Segment Open
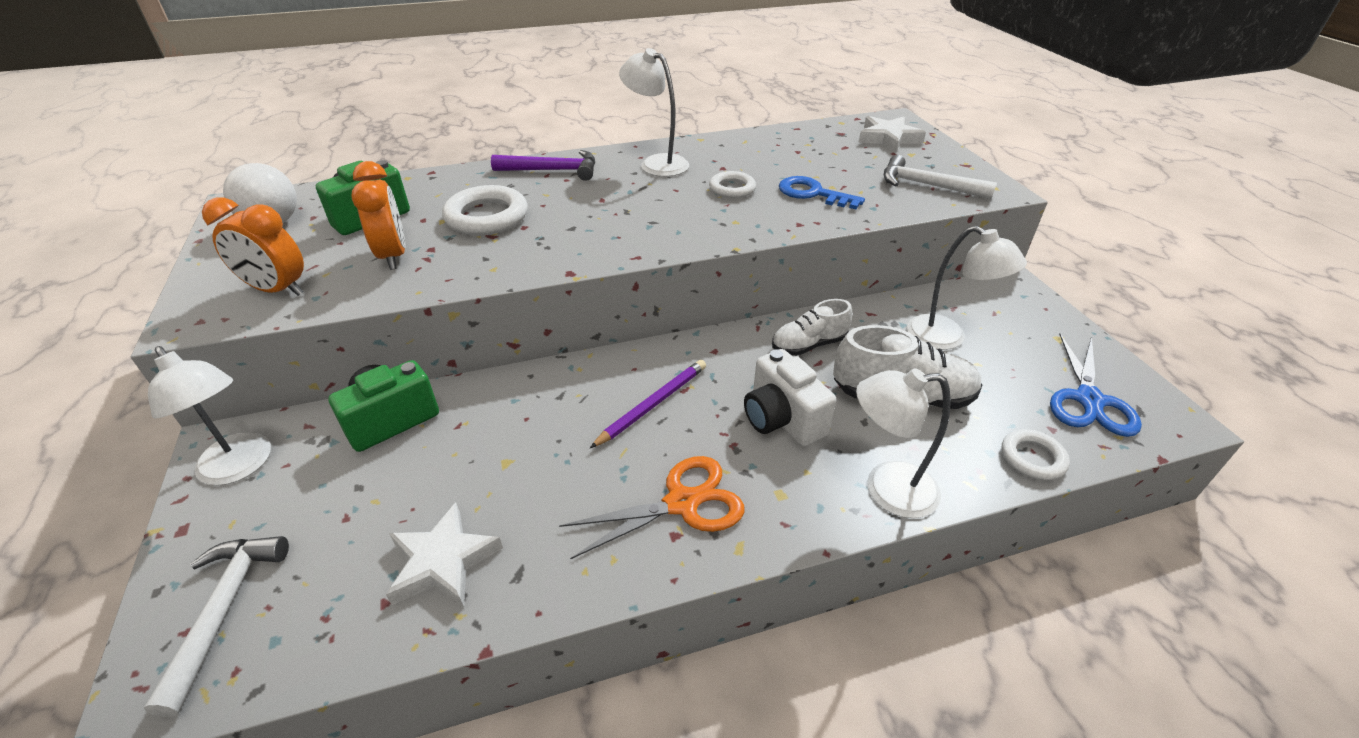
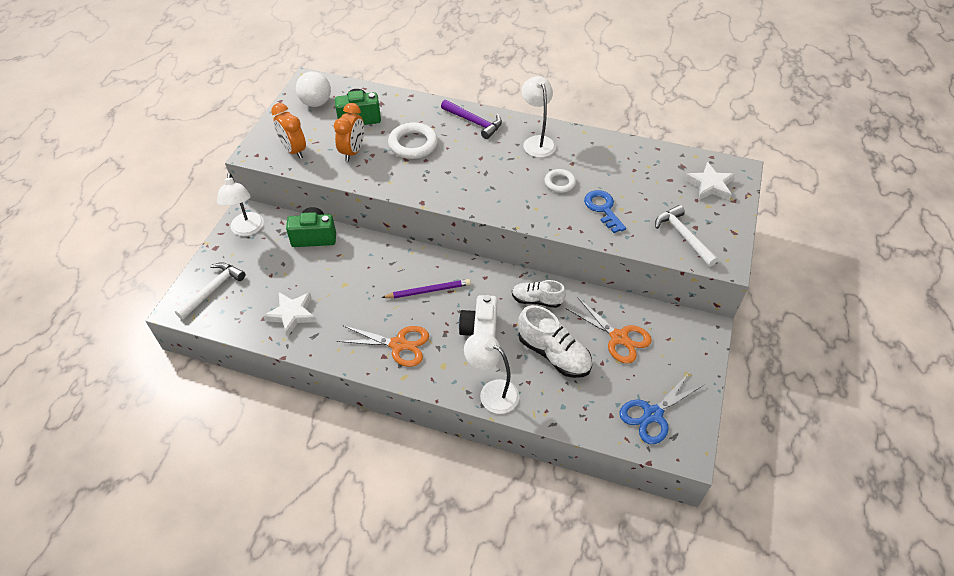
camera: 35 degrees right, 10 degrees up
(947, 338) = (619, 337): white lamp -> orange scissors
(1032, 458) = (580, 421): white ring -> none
Segment Closed
Segment Open
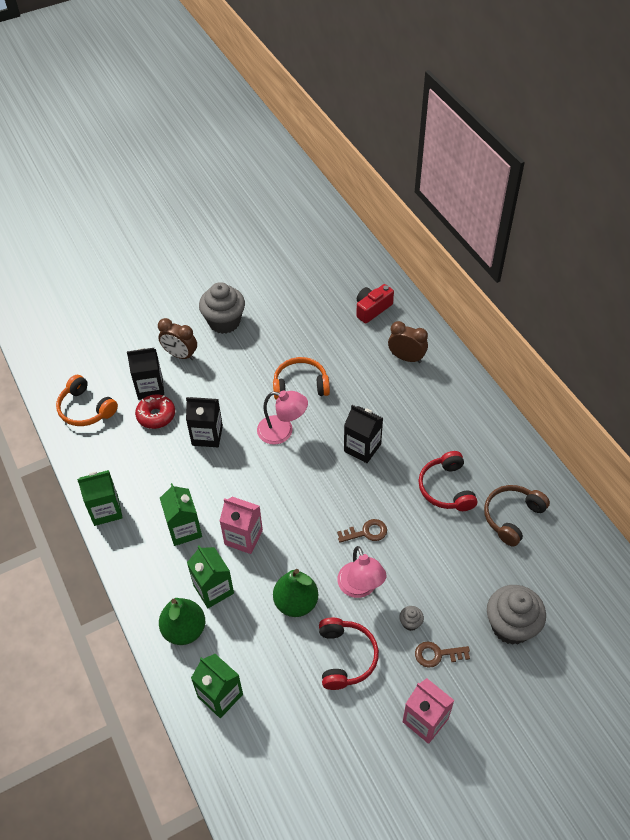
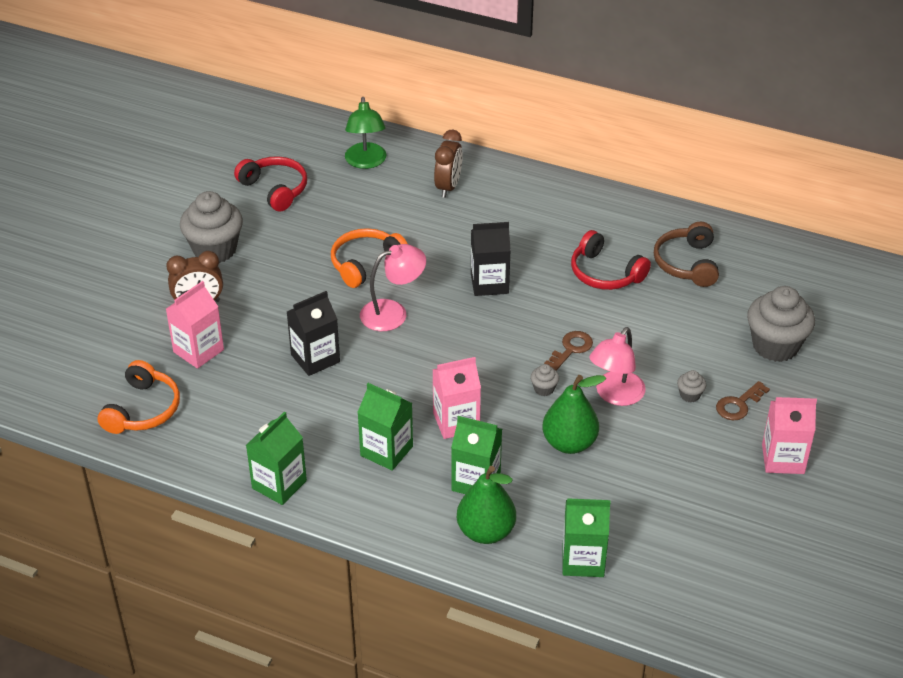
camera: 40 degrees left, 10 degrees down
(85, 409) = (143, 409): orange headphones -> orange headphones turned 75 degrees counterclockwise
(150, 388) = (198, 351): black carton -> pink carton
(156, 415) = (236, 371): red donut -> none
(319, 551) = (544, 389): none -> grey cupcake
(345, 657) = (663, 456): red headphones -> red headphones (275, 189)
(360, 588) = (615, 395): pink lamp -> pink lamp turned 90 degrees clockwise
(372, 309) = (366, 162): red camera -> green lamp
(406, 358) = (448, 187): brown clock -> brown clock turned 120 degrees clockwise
Segment Closed
Find where the line with "(360, 588) = (615, 395): pink" sits in the material above, then copy exactly from it through the line with "(406, 358) = (448, 187): brown". Add no other line.

→ Problem solution
(360, 588) = (615, 395): pink lamp -> pink lamp turned 90 degrees clockwise
(372, 309) = (366, 162): red camera -> green lamp
(406, 358) = (448, 187): brown clock -> brown clock turned 120 degrees clockwise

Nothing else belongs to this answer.